[[ Data excerpts, beginning ]]

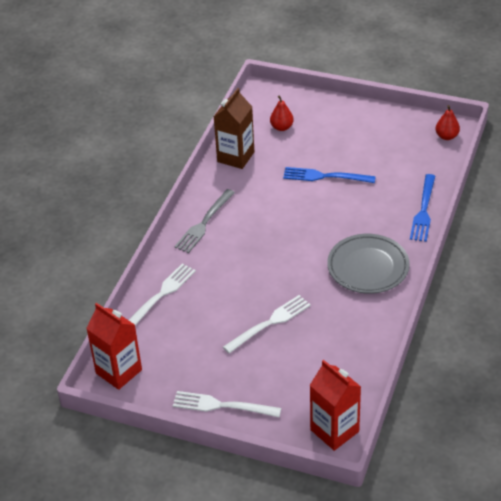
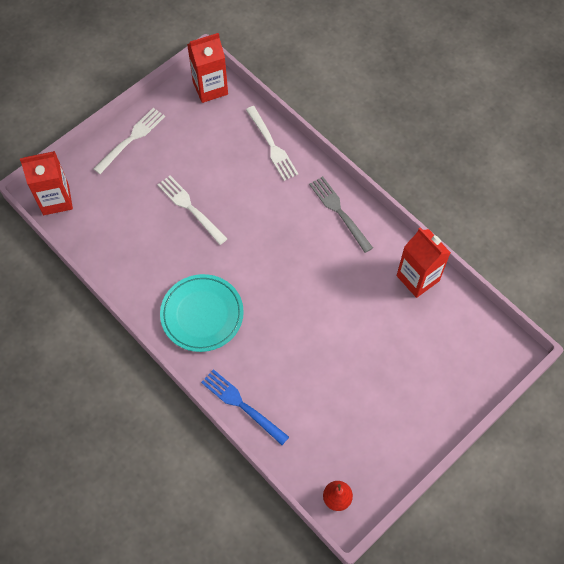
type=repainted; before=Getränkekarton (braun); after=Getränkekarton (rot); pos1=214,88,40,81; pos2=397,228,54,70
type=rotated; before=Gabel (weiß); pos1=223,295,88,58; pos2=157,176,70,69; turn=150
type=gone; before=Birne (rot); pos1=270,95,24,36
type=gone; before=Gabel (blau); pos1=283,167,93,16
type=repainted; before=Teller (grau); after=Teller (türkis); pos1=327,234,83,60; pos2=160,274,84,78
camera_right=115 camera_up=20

[[ Data excerpts, end ]]

Each line of the data must be restated exactly, and the pictures must be left out.

type=repainted; before=Getränkekarton (braun); after=Getränkekarton (rot); pos1=214,88,40,81; pos2=397,228,54,70
type=rotated; before=Gabel (weiß); pos1=223,295,88,58; pos2=157,176,70,69; turn=150
type=gone; before=Birne (rot); pos1=270,95,24,36
type=gone; before=Gabel (blau); pos1=283,167,93,16
type=repainted; before=Teller (grau); after=Teller (türkis); pos1=327,234,83,60; pos2=160,274,84,78
camera_right=115 camera_up=20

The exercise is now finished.